:: Provided records

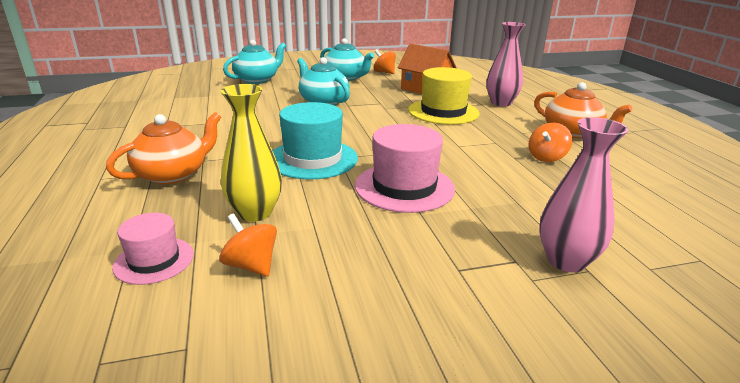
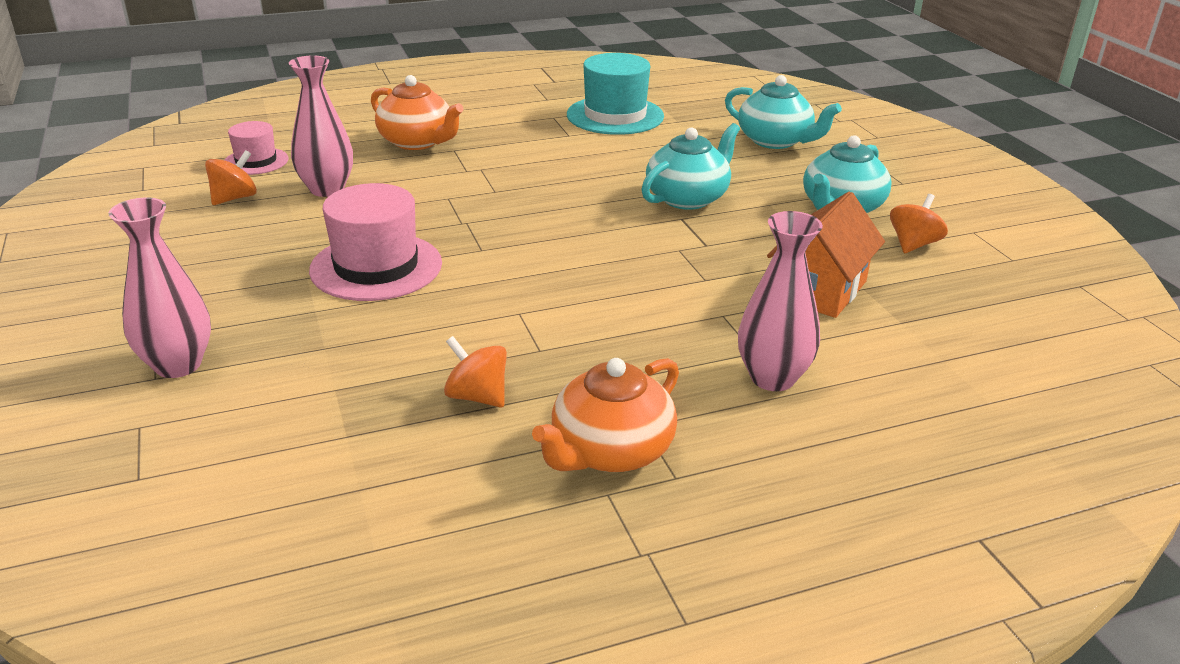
camera: 85 degrees right, 5 degrees up
(255, 213) = (327, 189): yellow vase -> pink vase
(313, 159) = (460, 206): turquoise hat -> turquoise hat (615, 115)
(443, 112) = (683, 305): yellow hat -> none

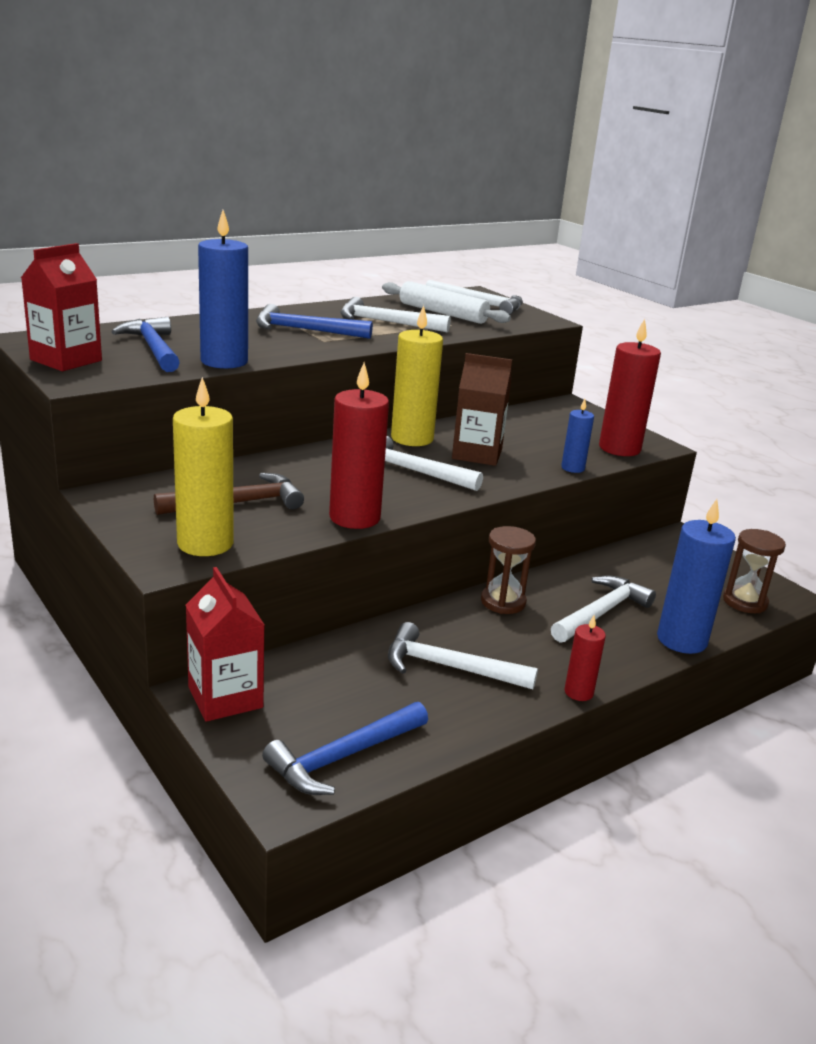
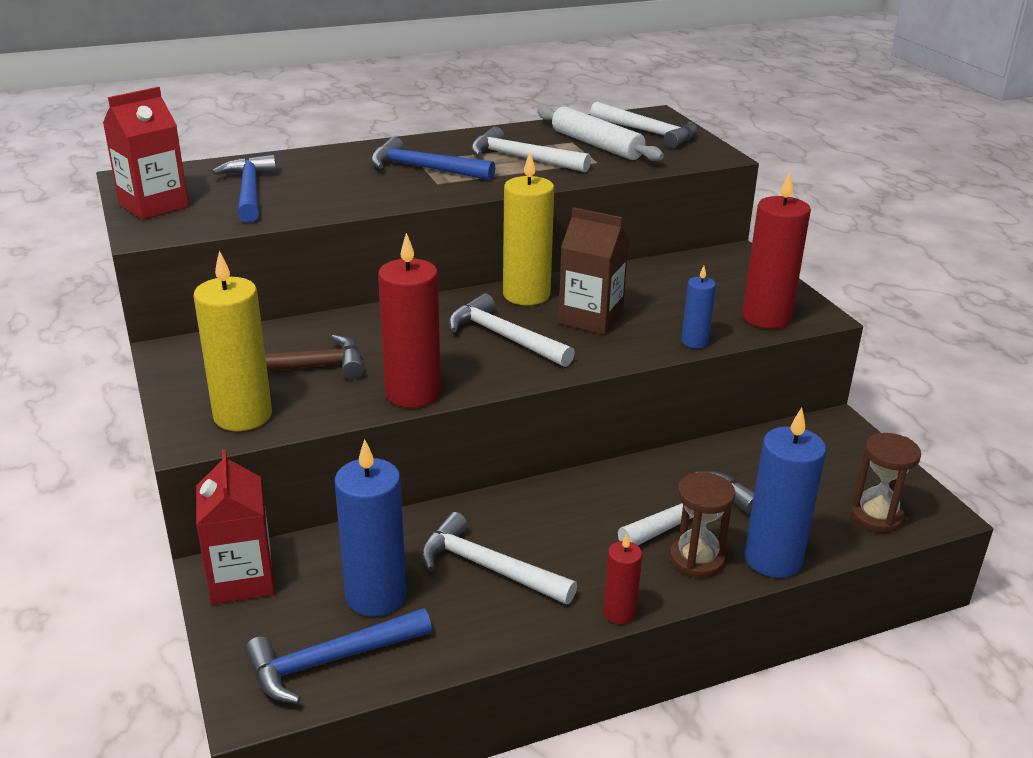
camera: 15 degrees right, 5 degrees up
(224, 361) = (313, 209): blue candle -> blue candle (375, 596)
(503, 602) = (583, 493): brown hourglass -> brown hourglass (697, 560)

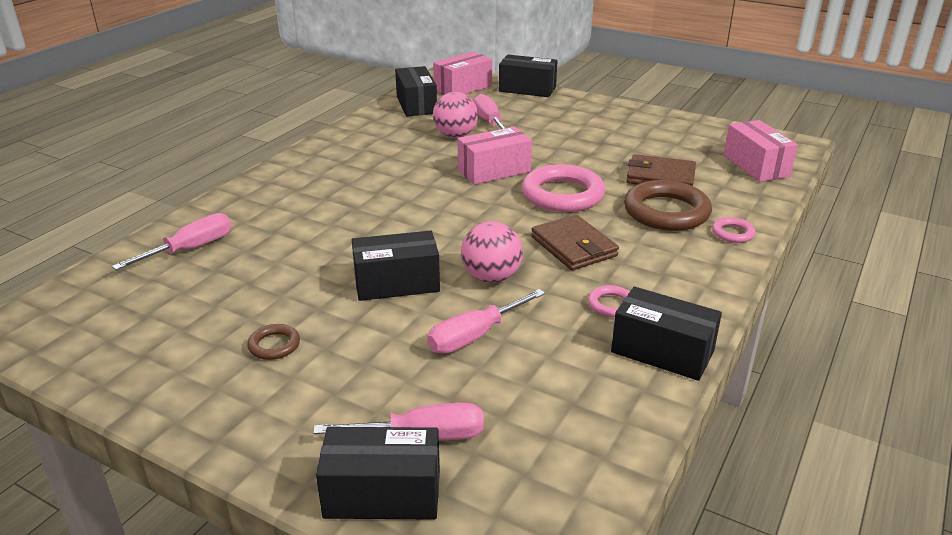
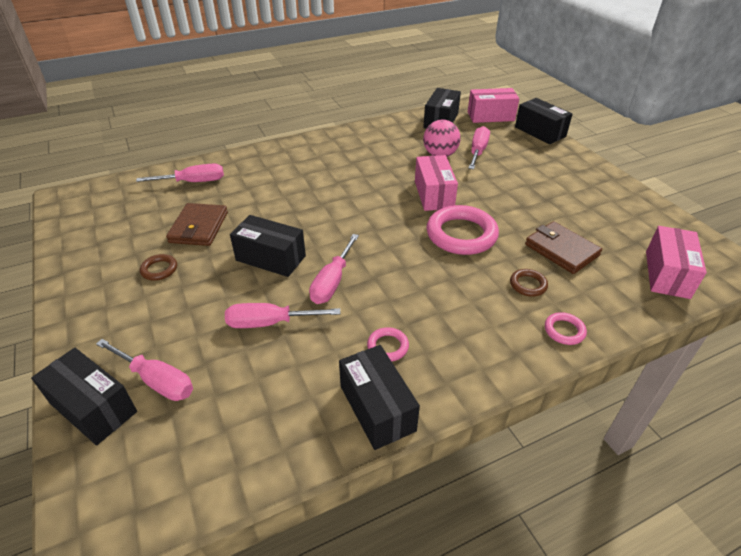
camera: 35 degrees right, 10 degrees up
(491, 277) = (332, 282): pink ball -> pink screwdriver
(494, 171) = (433, 194): pink box -> pink box turned 75 degrees clockwise
(573, 246) = (418, 283): brown wallet -> brown wallet (199, 227)
(666, 212) = (528, 285): brown ring -> brown ring, size x0.47

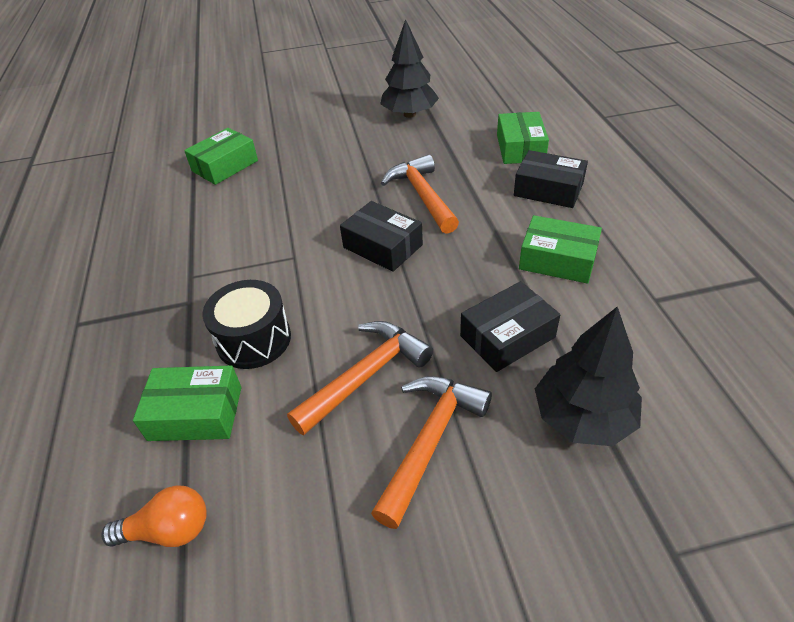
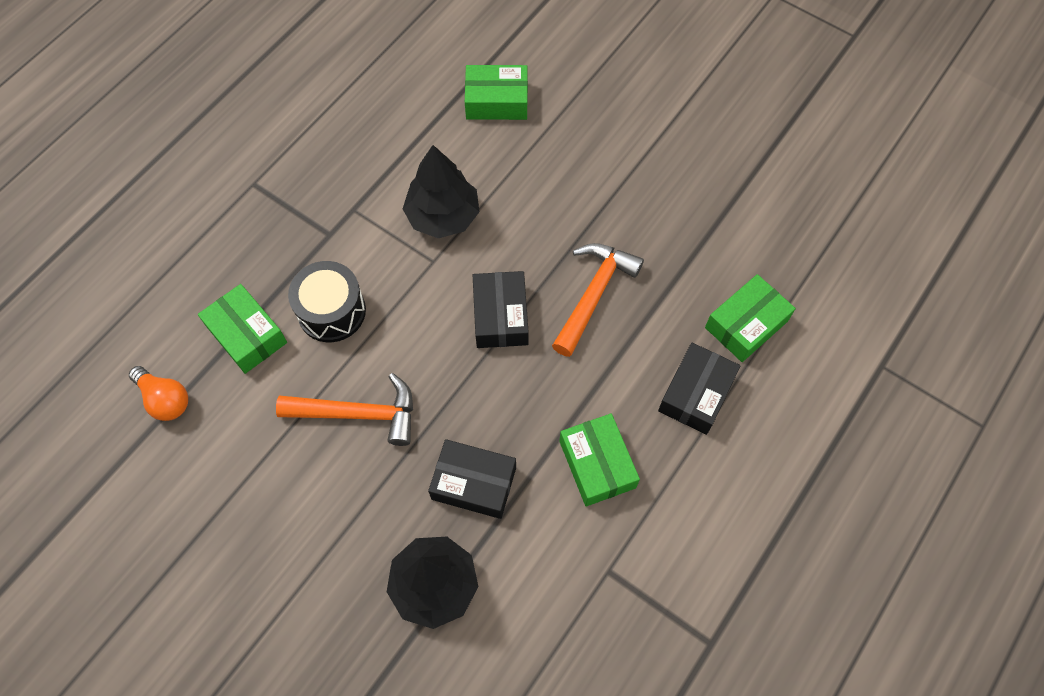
camera: 45 degrees right, 20 degrees up
(410, 114) = (716, 181): black tree -> black tree (443, 216)
(430, 441) = (337, 498): orange hammer -> none
(548, 189) = (696, 394): black box -> black box turned 45 degrees clockwise

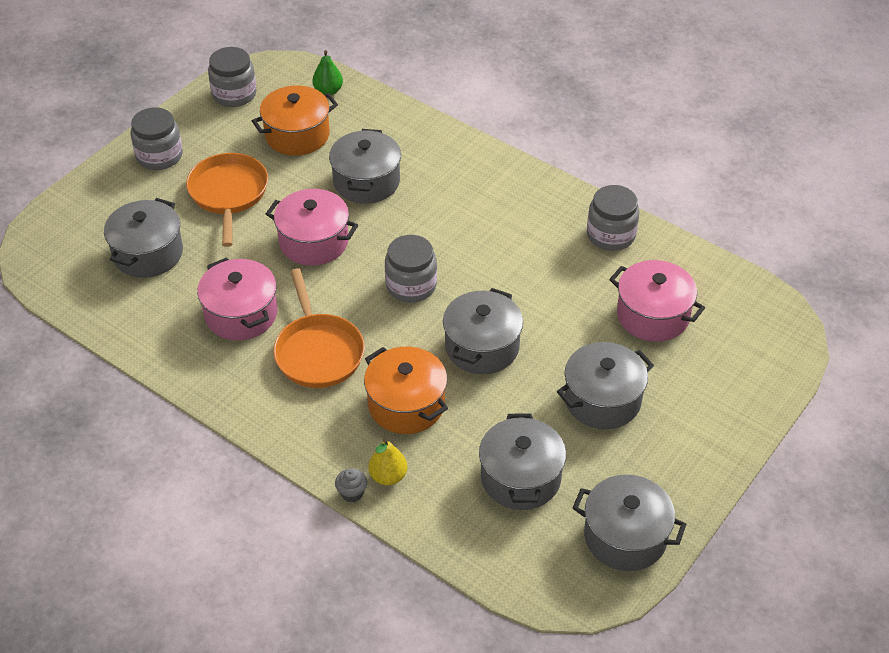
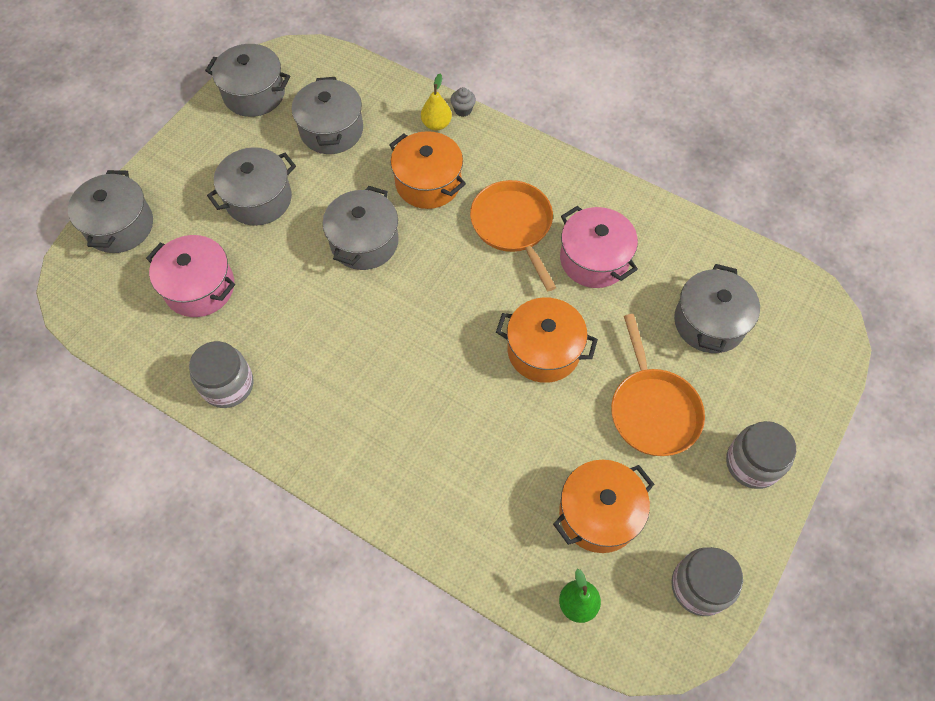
camera: 175 degrees right, 15 degrees up
(314, 242) = (543, 350): pink pot -> orange pot
(366, 181) = (501, 441): grey pot -> grey pot (120, 226)
(411, 285) = (436, 304): grey jar -> none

::::

Please print the lines above word for word, starting at the one with "(494, 171) = (433, 194): pink" and ending at the one with "camera: 45 degrees right, 20 degrees up", both included, and without any picture.

(494, 171) = (433, 194): pink box -> pink box turned 75 degrees clockwise
(573, 246) = (418, 283): brown wallet -> brown wallet (199, 227)
(666, 212) = (528, 285): brown ring -> brown ring, size x0.47

camera: 45 degrees right, 20 degrees up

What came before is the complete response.